TASK: For the material below, the expected output is exactly the lines between the line holding "brown flower pot [334,228,409,322] -> none" and the line holding "none -> yellow padlock [378,127,409,177]", inclusive, with pictures left out.

RECORD EXCERPTS:
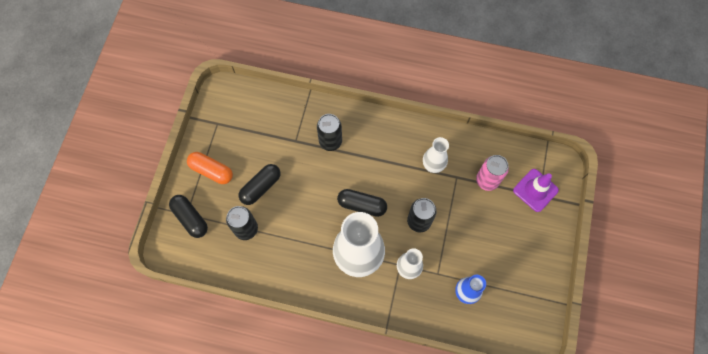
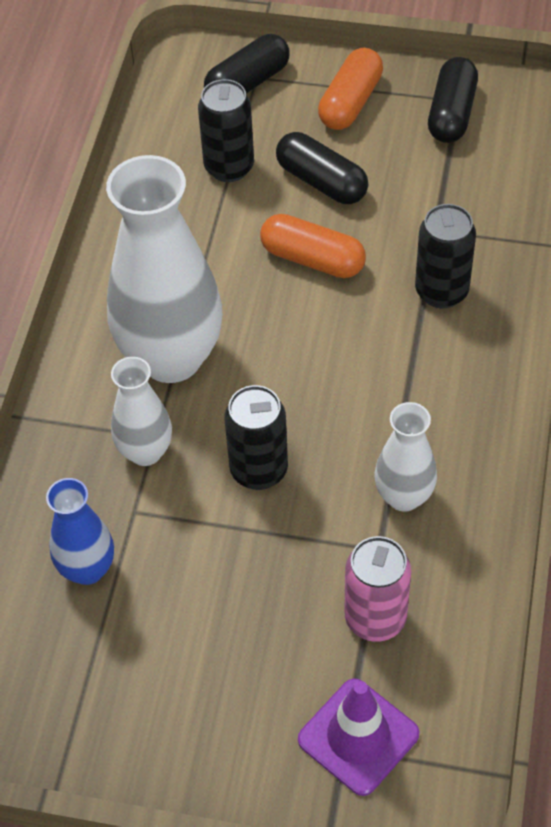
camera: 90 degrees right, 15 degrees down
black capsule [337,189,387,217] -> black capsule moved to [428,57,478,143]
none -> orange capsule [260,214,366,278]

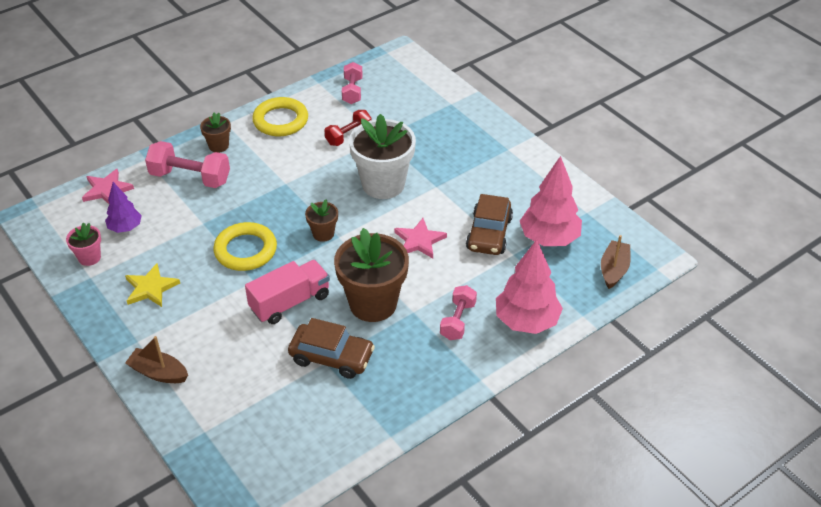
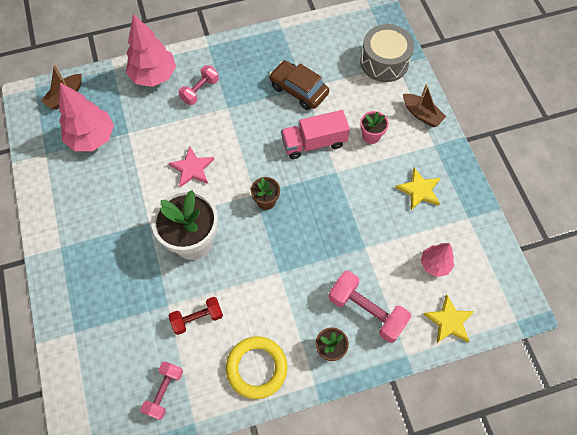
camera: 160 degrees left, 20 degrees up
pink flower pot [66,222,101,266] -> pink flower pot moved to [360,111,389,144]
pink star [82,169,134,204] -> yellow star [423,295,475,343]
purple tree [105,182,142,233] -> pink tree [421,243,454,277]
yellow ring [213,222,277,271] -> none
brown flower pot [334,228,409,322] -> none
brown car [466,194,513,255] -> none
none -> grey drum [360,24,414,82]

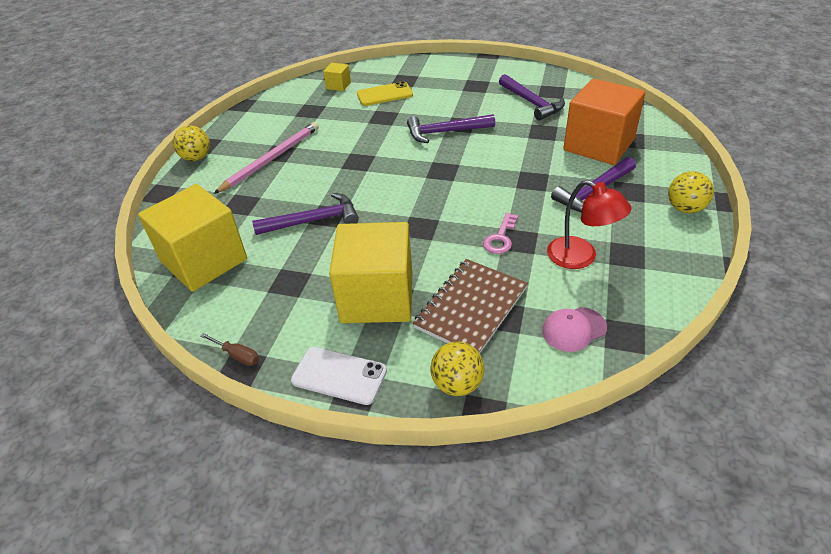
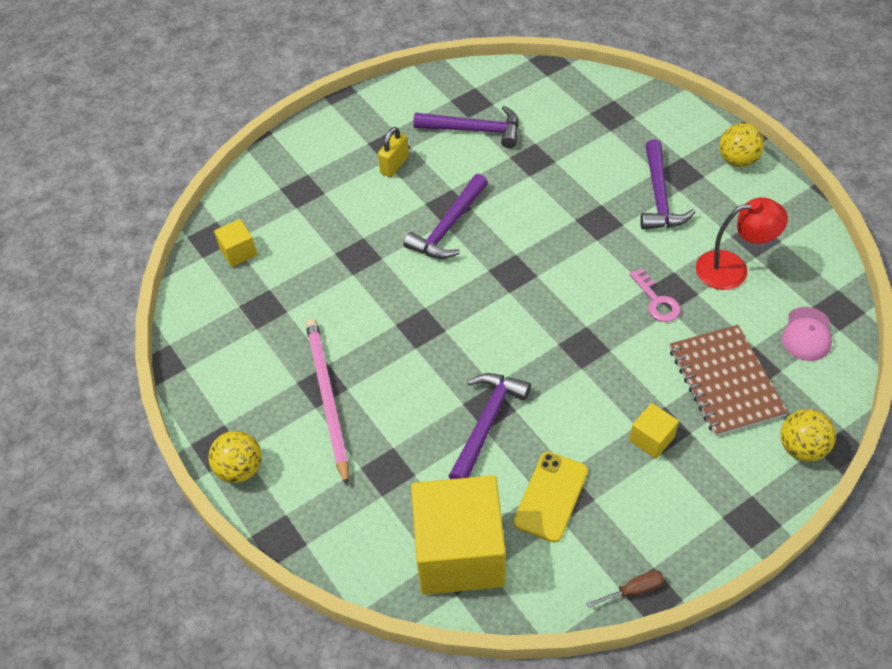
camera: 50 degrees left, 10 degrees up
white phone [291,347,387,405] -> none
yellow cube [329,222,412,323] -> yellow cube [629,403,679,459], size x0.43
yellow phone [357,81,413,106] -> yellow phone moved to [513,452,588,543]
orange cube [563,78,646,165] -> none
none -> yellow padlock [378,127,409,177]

...

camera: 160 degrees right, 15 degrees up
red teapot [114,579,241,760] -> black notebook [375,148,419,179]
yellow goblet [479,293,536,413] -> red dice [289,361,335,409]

==

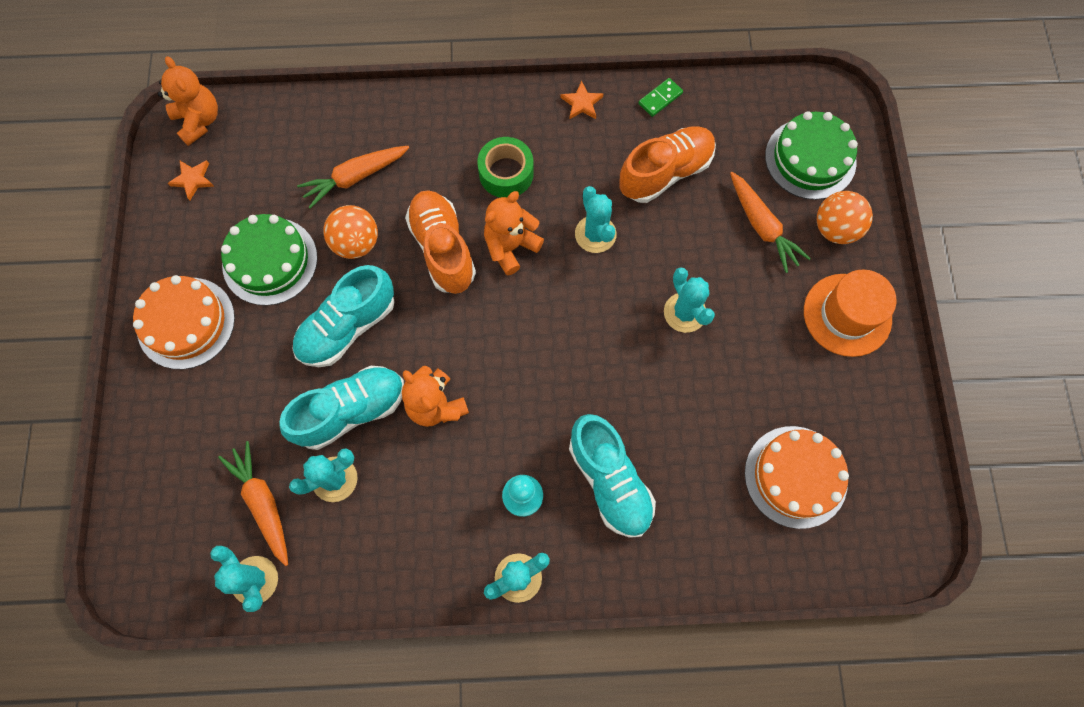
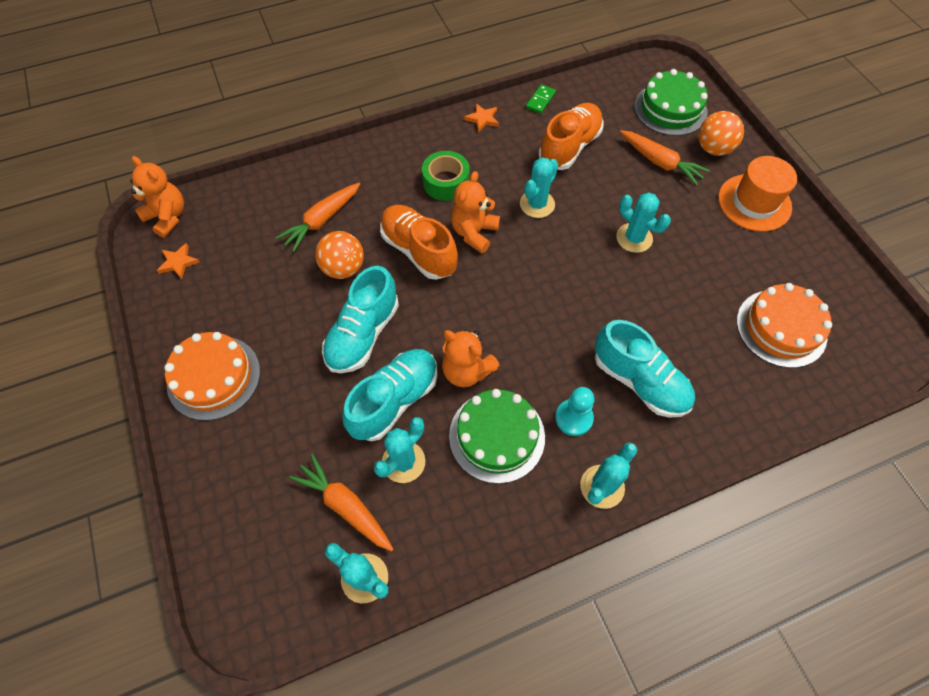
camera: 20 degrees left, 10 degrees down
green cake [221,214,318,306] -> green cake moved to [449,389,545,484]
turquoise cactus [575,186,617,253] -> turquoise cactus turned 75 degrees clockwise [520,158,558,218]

WRITTEN ANSWER:
brown flower pot [334,228,409,322] -> none
brown car [466,194,513,255] -> none
none -> grey drum [360,24,414,82]

camera: 50 degrees left, 10 degrees up
white phone [291,347,387,405] -> none
yellow cube [329,222,412,323] -> yellow cube [629,403,679,459], size x0.43
yellow phone [357,81,413,106] -> yellow phone moved to [513,452,588,543]
orange cube [563,78,646,165] -> none
none -> yellow padlock [378,127,409,177]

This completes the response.